Retype the entries below exactly, and keep every picture out of your version.
>>>
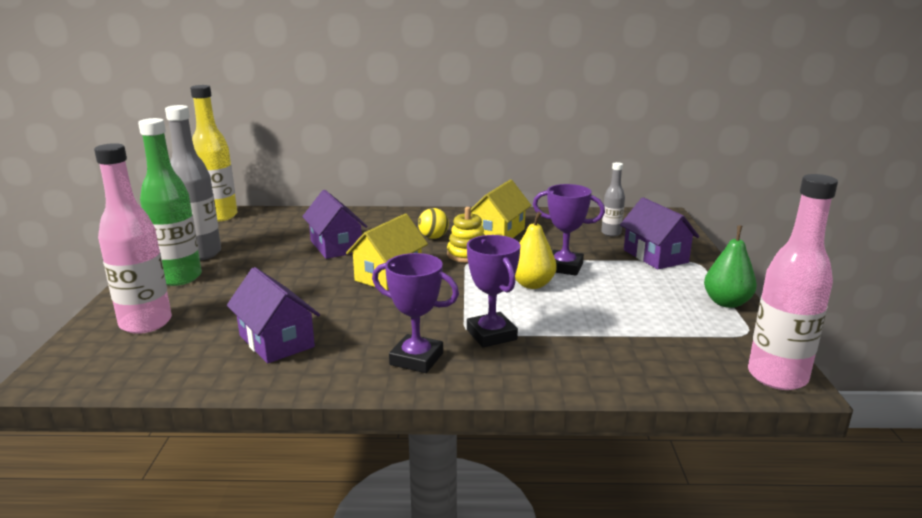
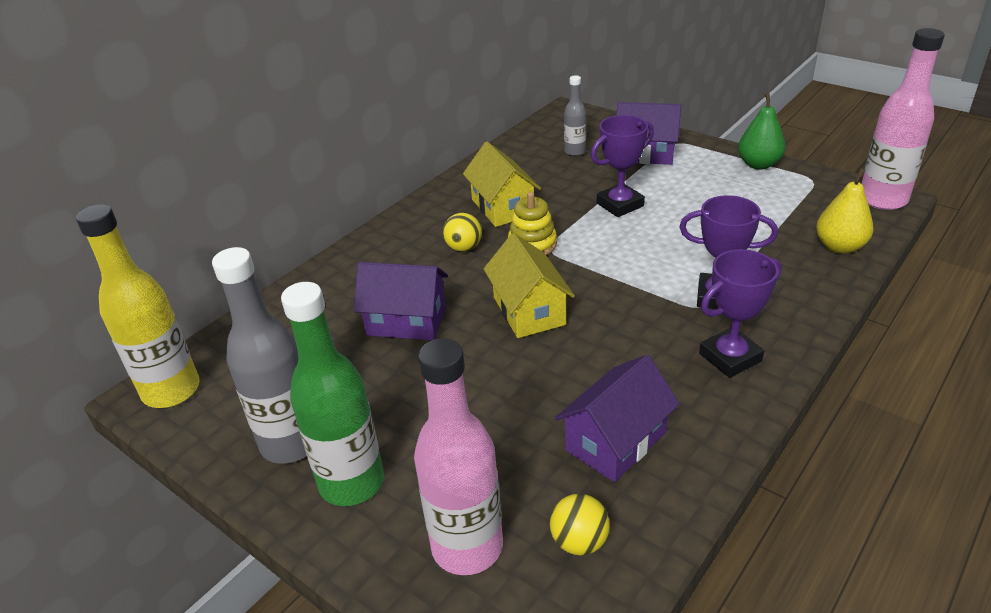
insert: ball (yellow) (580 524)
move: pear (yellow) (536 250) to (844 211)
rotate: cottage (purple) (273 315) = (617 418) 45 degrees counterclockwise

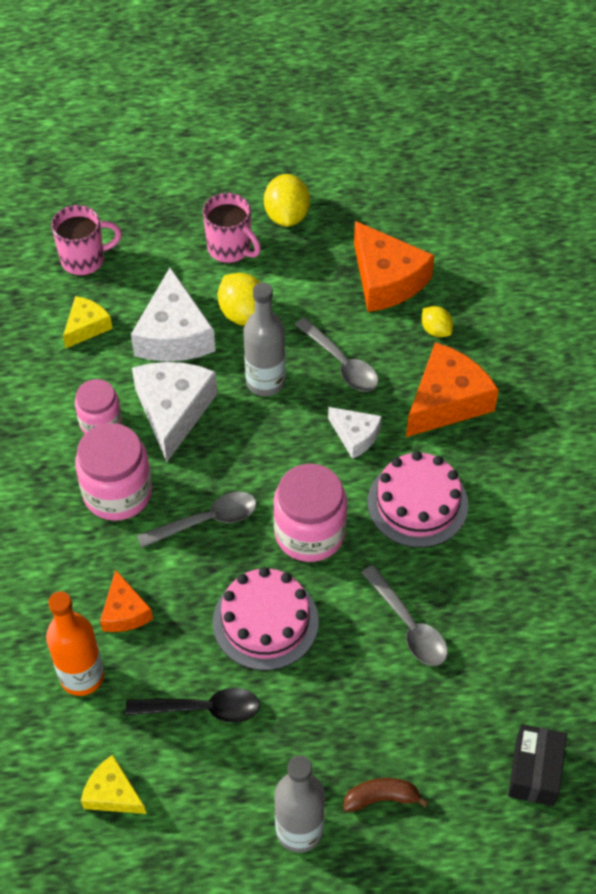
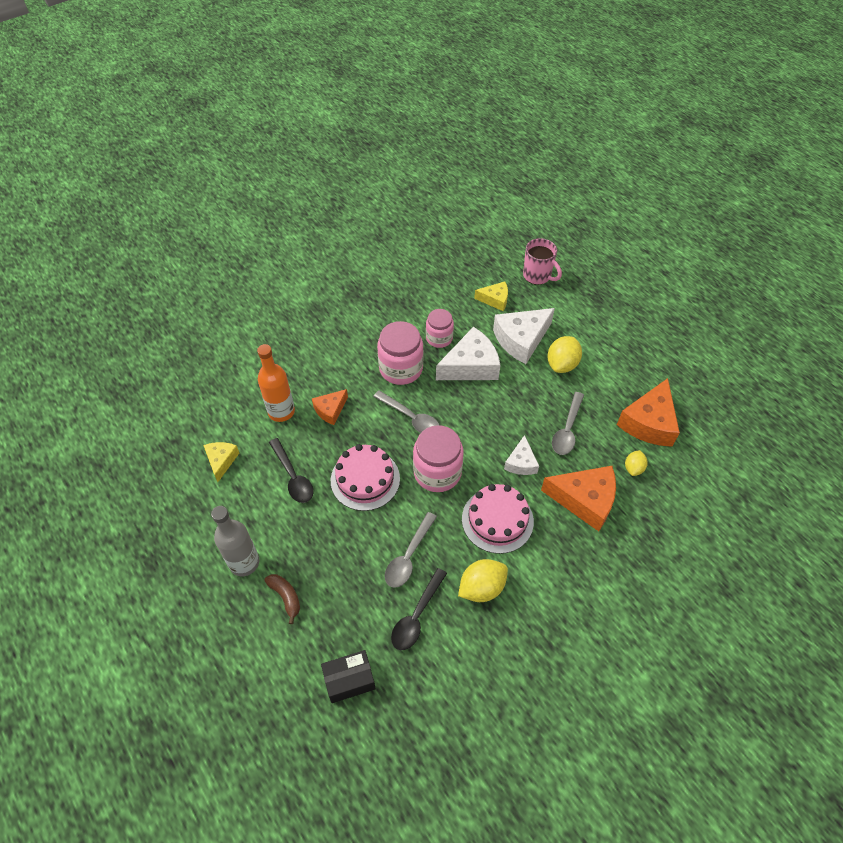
delete: coffee mug (rosy) (232 228); flask (grey) (264 339)
insert: tablespoon (black) (419 609)
move: citrus fruit (yellow) (287 200) to (483 580)

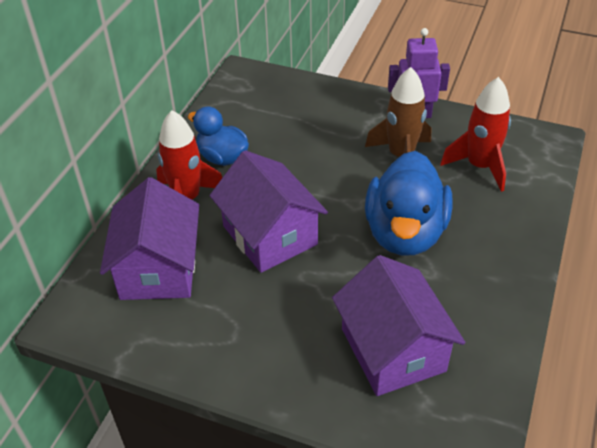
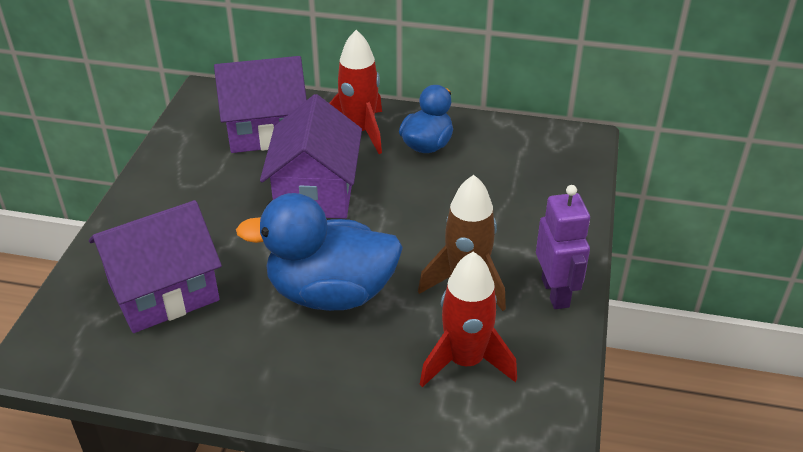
rotate: cottage (purple) (268 211) = (311 156) 45 degrees counterclockwise

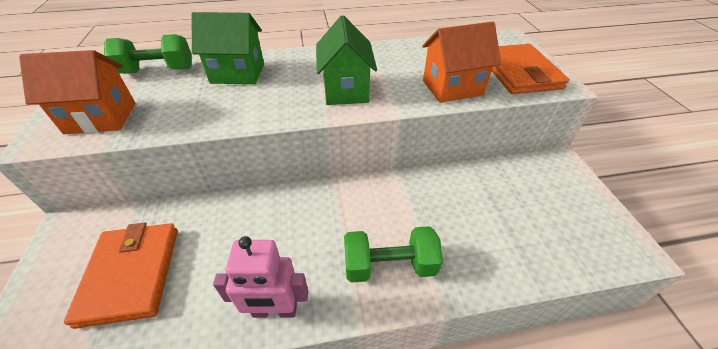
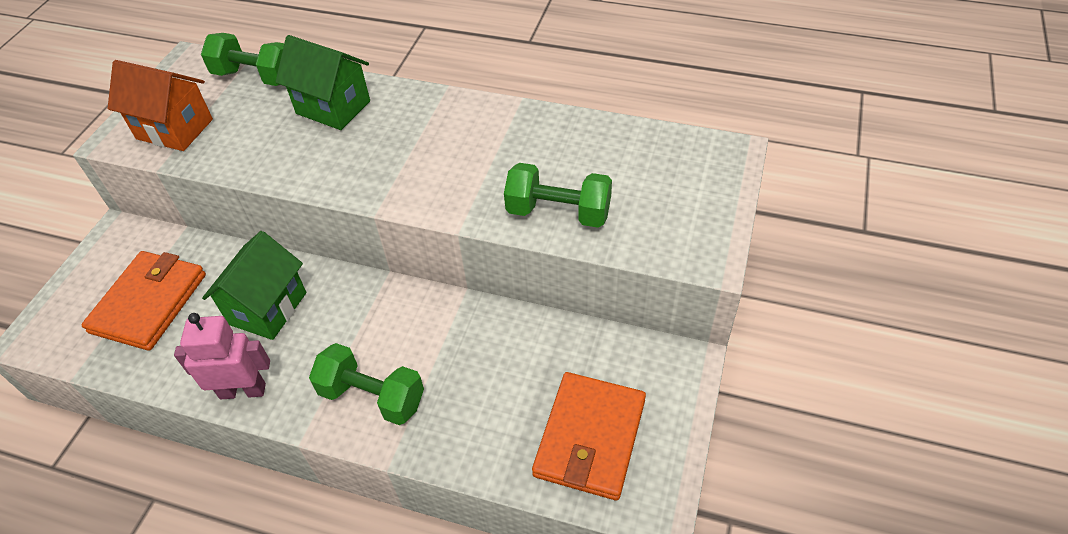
move: cottage (green) (346 60) to (254 285); wallet (orange) (530 69) to (589 436)
replace: cottage (orange) (461 62) to free weight (green) (558 195)
rotate: toy robot (rosy) (260 277) = (222 356) 150 degrees clockwise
<<<
→ Exercise result:
insert: ball (yellow) (580 524)
move: pear (yellow) (536 250) to (844 211)
rotate: cottage (purple) (273 315) = (617 418) 45 degrees counterclockwise

delete: coffee mug (rosy) (232 228); flask (grey) (264 339)
insert: tablespoon (black) (419 609)
move: citrus fruit (yellow) (287 200) to (483 580)

rotate: cottage (purple) (268 211) = (311 156) 45 degrees counterclockwise

move: cottage (green) (346 60) to (254 285); wallet (orange) (530 69) to (589 436)
replace: cottage (orange) (461 62) to free weight (green) (558 195)
rotate: toy robot (rosy) (260 277) = (222 356) 150 degrees clockwise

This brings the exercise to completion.